#### Aim of the exercise:
Of all the lines below, return only those starting with the line holding "GPS pin RX: D9 -> D6" and going on through the line holding "MATRIX3 pin DIN: D0 -> D8", exactly as written.

Segment Start: Records for the exercise

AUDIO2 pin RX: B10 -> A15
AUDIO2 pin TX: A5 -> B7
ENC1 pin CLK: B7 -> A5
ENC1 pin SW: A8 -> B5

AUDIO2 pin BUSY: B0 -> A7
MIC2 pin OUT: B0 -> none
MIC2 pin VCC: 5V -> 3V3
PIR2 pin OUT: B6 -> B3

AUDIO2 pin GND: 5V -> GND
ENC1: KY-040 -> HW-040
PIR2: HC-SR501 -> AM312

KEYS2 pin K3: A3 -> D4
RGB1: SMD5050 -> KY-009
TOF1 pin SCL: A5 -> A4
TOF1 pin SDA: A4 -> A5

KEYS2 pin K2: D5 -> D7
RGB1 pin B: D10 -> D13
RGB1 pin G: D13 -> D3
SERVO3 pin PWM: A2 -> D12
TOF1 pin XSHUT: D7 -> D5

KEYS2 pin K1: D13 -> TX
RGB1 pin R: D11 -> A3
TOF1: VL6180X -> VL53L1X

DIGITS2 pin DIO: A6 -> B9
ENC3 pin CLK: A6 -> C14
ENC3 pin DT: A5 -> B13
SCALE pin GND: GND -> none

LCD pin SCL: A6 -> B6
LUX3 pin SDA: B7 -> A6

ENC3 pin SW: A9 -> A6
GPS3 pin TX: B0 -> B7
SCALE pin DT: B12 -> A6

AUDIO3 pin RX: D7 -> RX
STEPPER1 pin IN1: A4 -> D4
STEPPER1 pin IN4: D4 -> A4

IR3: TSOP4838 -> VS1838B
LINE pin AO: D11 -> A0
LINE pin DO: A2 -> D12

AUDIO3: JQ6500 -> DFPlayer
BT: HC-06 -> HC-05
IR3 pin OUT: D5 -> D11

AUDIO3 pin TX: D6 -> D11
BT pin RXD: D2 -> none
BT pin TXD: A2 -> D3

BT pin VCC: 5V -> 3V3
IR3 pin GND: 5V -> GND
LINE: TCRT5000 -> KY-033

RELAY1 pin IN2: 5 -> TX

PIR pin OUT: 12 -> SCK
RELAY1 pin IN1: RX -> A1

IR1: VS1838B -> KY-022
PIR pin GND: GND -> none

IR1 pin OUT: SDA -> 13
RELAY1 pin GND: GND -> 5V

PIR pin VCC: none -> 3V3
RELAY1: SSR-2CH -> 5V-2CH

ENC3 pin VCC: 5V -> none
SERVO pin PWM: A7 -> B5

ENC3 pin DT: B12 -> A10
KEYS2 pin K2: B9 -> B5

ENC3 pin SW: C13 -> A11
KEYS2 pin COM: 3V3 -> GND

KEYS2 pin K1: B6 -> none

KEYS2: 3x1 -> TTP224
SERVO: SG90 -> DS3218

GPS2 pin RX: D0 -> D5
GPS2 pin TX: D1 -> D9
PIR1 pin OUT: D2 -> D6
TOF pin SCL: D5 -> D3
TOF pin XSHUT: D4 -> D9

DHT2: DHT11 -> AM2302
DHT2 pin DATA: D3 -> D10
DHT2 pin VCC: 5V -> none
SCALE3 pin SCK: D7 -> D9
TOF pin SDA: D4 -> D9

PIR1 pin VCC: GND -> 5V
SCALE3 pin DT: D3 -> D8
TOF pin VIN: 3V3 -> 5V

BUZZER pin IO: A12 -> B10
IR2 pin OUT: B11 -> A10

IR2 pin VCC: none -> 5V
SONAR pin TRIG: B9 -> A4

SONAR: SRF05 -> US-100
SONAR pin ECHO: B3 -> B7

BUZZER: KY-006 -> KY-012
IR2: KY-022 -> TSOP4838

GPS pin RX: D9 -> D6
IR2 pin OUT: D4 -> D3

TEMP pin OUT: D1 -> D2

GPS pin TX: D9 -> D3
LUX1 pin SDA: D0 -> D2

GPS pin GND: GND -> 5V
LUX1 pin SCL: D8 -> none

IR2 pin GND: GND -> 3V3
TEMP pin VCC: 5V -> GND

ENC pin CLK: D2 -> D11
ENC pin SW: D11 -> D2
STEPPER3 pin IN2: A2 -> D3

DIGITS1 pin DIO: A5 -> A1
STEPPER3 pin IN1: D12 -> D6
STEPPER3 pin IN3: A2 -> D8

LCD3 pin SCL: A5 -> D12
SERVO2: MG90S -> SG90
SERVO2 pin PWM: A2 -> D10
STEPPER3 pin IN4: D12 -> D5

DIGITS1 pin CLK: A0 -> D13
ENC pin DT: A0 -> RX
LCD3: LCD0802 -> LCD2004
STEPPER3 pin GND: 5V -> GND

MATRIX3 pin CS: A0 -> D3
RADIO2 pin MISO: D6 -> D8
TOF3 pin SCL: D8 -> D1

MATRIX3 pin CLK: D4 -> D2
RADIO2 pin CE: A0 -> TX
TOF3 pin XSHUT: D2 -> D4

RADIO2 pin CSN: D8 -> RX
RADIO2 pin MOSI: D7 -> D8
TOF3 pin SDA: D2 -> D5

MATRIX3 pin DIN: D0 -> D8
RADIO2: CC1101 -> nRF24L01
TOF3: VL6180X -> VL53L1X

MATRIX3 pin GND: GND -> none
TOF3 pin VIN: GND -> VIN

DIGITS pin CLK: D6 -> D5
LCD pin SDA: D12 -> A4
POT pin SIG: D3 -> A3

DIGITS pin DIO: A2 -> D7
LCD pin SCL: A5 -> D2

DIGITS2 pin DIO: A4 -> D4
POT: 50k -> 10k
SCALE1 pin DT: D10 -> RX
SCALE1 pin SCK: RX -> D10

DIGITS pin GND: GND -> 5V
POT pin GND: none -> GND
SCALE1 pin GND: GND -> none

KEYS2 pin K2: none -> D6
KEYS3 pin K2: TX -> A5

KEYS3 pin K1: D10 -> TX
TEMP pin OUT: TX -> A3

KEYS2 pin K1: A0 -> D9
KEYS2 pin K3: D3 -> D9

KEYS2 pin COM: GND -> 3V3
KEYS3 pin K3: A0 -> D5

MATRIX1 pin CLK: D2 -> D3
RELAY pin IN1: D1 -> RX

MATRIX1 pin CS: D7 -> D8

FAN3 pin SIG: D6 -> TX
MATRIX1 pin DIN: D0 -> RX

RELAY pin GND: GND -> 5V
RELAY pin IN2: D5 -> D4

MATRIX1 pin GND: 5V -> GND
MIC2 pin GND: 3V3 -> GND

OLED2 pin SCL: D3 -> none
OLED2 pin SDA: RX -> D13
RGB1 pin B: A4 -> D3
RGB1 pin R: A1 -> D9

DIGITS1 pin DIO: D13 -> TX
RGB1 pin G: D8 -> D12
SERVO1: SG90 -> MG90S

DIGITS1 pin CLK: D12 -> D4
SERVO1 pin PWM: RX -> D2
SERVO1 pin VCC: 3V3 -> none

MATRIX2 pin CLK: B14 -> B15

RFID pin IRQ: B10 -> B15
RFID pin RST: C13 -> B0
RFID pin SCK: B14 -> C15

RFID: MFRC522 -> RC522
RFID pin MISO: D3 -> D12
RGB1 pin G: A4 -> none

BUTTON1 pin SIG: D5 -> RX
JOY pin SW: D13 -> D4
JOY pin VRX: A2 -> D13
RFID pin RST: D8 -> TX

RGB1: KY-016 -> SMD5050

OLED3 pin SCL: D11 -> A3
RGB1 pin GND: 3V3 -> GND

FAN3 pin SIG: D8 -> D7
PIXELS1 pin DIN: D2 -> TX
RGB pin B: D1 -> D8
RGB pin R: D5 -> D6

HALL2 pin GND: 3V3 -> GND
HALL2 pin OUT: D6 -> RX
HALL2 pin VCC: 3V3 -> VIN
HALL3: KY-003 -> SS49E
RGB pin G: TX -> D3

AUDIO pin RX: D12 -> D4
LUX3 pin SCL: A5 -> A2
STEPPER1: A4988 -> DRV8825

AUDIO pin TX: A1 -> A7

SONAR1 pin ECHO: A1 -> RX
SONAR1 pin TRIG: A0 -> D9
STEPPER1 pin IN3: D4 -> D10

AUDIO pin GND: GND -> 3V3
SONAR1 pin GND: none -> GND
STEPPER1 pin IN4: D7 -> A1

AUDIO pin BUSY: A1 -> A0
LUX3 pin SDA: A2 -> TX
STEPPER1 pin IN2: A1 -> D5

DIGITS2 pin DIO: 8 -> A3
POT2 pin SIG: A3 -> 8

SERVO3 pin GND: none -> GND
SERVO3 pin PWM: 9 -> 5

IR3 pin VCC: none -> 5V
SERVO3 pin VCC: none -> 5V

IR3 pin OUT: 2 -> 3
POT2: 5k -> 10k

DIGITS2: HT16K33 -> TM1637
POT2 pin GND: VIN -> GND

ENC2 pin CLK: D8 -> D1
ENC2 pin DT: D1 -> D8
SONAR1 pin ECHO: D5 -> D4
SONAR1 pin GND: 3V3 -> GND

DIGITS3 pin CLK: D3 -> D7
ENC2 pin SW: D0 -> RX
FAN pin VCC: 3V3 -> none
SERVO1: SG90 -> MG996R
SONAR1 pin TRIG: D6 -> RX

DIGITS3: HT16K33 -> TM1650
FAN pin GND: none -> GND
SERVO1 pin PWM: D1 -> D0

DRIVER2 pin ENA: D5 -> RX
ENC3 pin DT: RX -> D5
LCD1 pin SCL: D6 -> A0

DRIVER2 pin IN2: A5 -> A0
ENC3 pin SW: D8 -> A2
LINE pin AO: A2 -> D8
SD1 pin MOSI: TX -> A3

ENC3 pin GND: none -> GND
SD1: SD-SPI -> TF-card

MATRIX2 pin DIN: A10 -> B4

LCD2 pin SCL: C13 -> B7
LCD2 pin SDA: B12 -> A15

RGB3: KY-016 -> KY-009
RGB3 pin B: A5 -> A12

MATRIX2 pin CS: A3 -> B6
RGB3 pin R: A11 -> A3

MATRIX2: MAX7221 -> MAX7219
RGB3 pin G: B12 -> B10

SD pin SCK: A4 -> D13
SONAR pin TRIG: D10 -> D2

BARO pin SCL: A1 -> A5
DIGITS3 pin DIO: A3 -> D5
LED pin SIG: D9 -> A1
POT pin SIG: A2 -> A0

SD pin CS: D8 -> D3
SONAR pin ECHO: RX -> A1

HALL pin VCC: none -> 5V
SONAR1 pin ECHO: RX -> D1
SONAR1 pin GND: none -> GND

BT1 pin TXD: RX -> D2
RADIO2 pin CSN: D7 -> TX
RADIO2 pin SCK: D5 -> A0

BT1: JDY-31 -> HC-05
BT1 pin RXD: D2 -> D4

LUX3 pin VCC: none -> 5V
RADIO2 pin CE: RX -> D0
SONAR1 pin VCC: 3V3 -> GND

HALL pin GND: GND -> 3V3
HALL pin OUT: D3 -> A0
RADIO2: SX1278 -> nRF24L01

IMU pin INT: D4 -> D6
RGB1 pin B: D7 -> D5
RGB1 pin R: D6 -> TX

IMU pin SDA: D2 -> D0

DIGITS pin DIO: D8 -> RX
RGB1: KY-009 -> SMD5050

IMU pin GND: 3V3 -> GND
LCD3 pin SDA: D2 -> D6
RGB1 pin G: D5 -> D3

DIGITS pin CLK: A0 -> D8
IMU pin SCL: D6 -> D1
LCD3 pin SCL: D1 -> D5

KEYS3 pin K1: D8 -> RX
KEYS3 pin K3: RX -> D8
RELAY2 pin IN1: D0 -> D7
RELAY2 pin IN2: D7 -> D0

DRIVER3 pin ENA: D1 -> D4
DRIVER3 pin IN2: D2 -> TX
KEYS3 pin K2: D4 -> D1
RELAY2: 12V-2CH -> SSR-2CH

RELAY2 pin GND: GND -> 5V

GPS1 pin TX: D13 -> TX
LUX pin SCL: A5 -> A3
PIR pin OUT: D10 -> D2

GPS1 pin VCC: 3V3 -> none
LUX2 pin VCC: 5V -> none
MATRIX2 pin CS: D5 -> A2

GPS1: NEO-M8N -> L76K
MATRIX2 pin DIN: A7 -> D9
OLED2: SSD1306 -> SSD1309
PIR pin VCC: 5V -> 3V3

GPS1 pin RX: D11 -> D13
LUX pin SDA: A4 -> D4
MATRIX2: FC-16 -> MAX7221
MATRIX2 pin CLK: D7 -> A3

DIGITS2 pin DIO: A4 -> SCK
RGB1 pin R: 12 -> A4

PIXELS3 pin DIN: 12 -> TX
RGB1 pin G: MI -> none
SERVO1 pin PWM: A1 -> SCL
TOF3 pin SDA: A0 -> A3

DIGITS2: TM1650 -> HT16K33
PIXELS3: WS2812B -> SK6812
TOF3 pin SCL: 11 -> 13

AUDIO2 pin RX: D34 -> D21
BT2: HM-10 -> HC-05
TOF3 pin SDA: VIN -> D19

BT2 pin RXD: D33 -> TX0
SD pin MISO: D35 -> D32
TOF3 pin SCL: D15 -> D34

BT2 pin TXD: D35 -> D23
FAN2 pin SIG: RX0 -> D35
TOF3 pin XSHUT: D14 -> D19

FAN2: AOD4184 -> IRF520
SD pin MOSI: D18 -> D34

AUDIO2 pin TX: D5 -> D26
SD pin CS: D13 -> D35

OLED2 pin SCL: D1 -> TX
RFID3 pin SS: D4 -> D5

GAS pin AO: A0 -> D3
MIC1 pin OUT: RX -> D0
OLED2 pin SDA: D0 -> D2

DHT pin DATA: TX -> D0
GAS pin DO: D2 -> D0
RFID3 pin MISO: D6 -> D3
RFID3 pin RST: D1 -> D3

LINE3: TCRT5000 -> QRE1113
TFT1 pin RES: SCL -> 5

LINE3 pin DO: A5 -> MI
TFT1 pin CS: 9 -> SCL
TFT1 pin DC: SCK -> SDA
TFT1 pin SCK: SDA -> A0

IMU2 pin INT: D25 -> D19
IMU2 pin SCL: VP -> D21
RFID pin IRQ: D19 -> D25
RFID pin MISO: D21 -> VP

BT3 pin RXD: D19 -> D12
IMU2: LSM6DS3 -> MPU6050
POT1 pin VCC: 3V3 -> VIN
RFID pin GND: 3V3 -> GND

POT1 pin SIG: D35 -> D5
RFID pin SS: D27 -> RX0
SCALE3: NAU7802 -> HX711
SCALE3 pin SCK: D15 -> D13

Segment End: Records for the exercise

#### Your solution:
GPS pin RX: D9 -> D6
IR2 pin OUT: D4 -> D3

TEMP pin OUT: D1 -> D2

GPS pin TX: D9 -> D3
LUX1 pin SDA: D0 -> D2

GPS pin GND: GND -> 5V
LUX1 pin SCL: D8 -> none

IR2 pin GND: GND -> 3V3
TEMP pin VCC: 5V -> GND

ENC pin CLK: D2 -> D11
ENC pin SW: D11 -> D2
STEPPER3 pin IN2: A2 -> D3

DIGITS1 pin DIO: A5 -> A1
STEPPER3 pin IN1: D12 -> D6
STEPPER3 pin IN3: A2 -> D8

LCD3 pin SCL: A5 -> D12
SERVO2: MG90S -> SG90
SERVO2 pin PWM: A2 -> D10
STEPPER3 pin IN4: D12 -> D5

DIGITS1 pin CLK: A0 -> D13
ENC pin DT: A0 -> RX
LCD3: LCD0802 -> LCD2004
STEPPER3 pin GND: 5V -> GND

MATRIX3 pin CS: A0 -> D3
RADIO2 pin MISO: D6 -> D8
TOF3 pin SCL: D8 -> D1

MATRIX3 pin CLK: D4 -> D2
RADIO2 pin CE: A0 -> TX
TOF3 pin XSHUT: D2 -> D4

RADIO2 pin CSN: D8 -> RX
RADIO2 pin MOSI: D7 -> D8
TOF3 pin SDA: D2 -> D5

MATRIX3 pin DIN: D0 -> D8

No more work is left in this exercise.